=== Data for this task ===
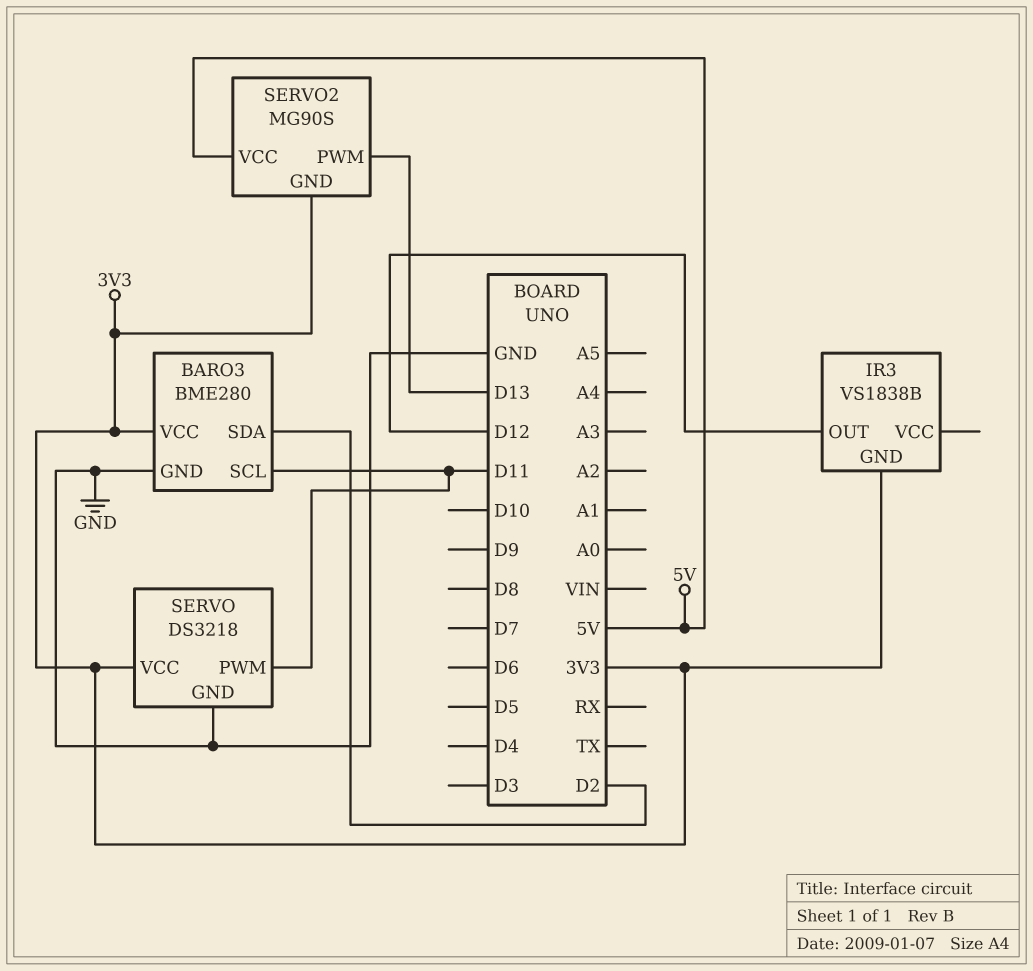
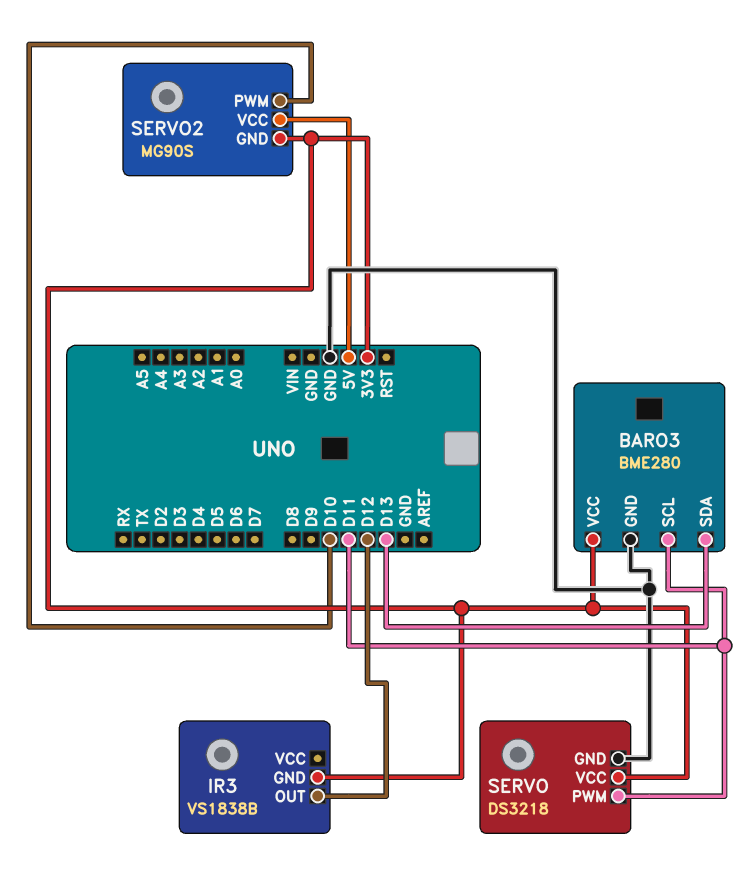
BARO3 pin SDA: D2 -> D13
SERVO2 pin PWM: D13 -> D10

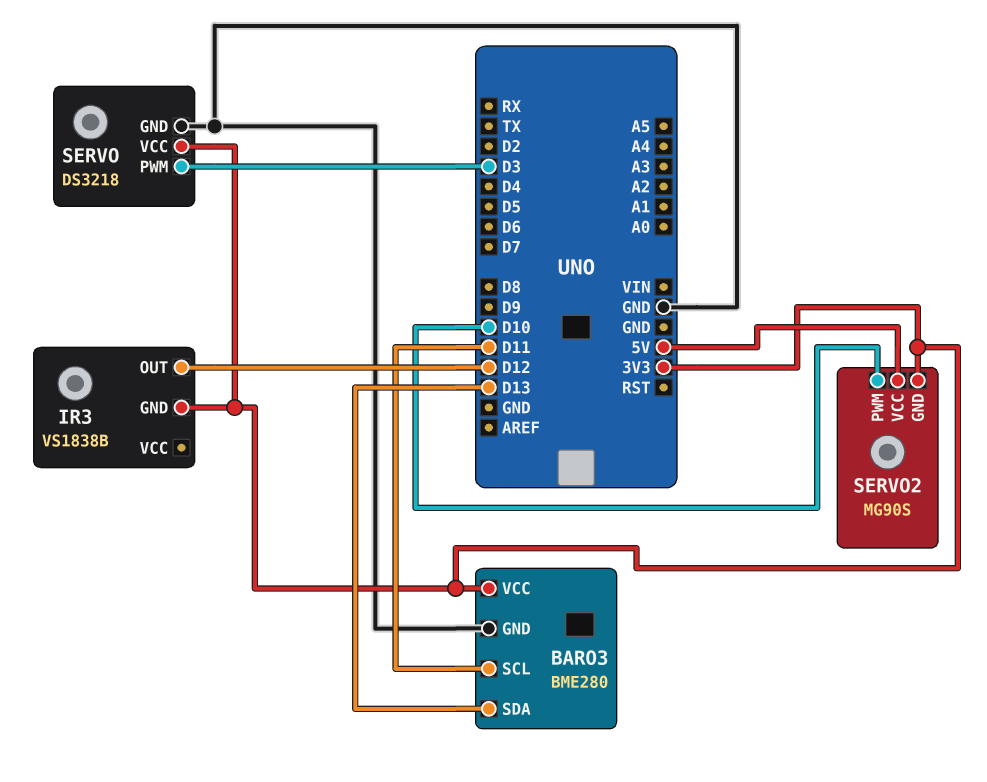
SERVO pin PWM: D11 -> D3

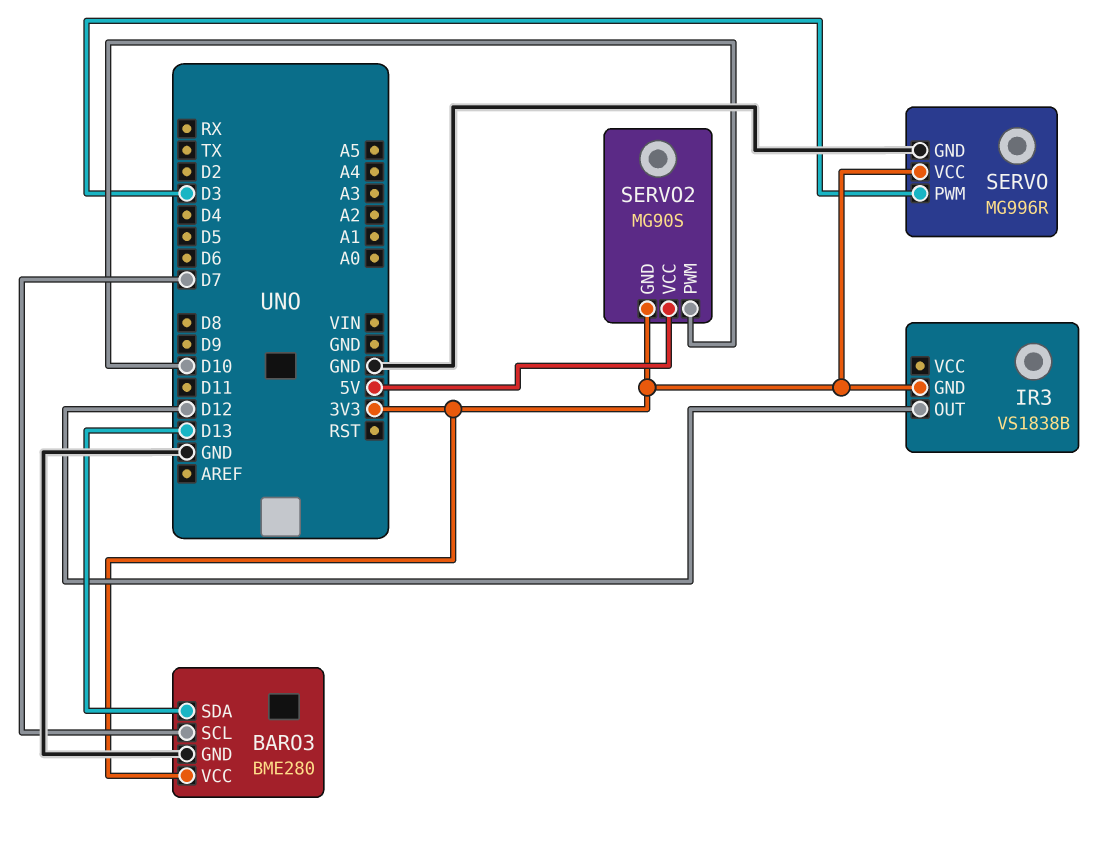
BARO3 pin SCL: D11 -> D7
SERVO: DS3218 -> MG996R

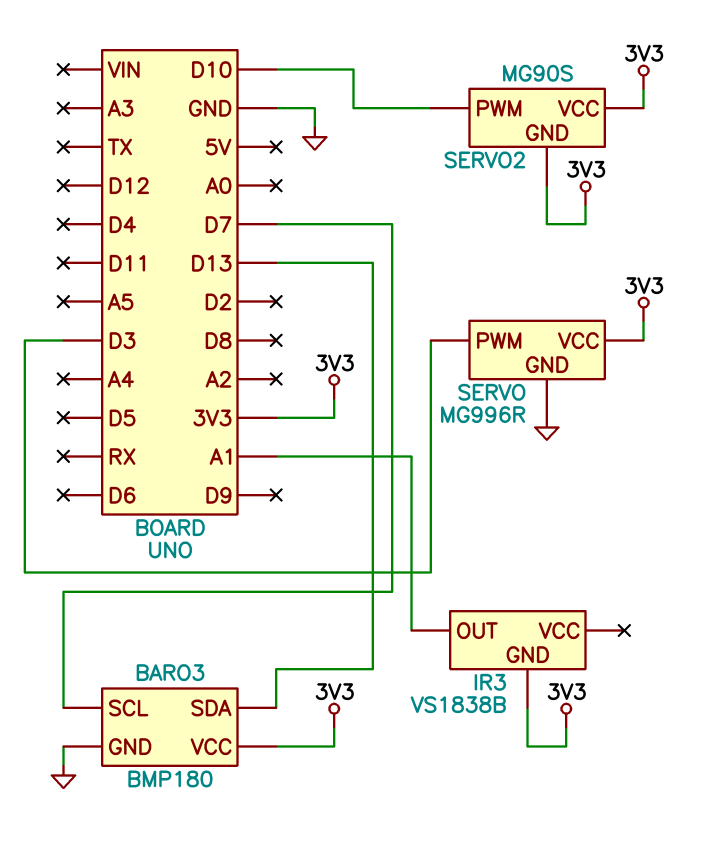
BARO3: BME280 -> BMP180
IR3 pin OUT: D12 -> A1
SERVO2 pin VCC: 5V -> 3V3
===
▶ [Work request]:
Drop the images; restate the listing exactly.

▶ [Response below]:
BARO3 pin SDA: D2 -> D13
SERVO2 pin PWM: D13 -> D10

SERVO pin PWM: D11 -> D3

BARO3 pin SCL: D11 -> D7
SERVO: DS3218 -> MG996R

BARO3: BME280 -> BMP180
IR3 pin OUT: D12 -> A1
SERVO2 pin VCC: 5V -> 3V3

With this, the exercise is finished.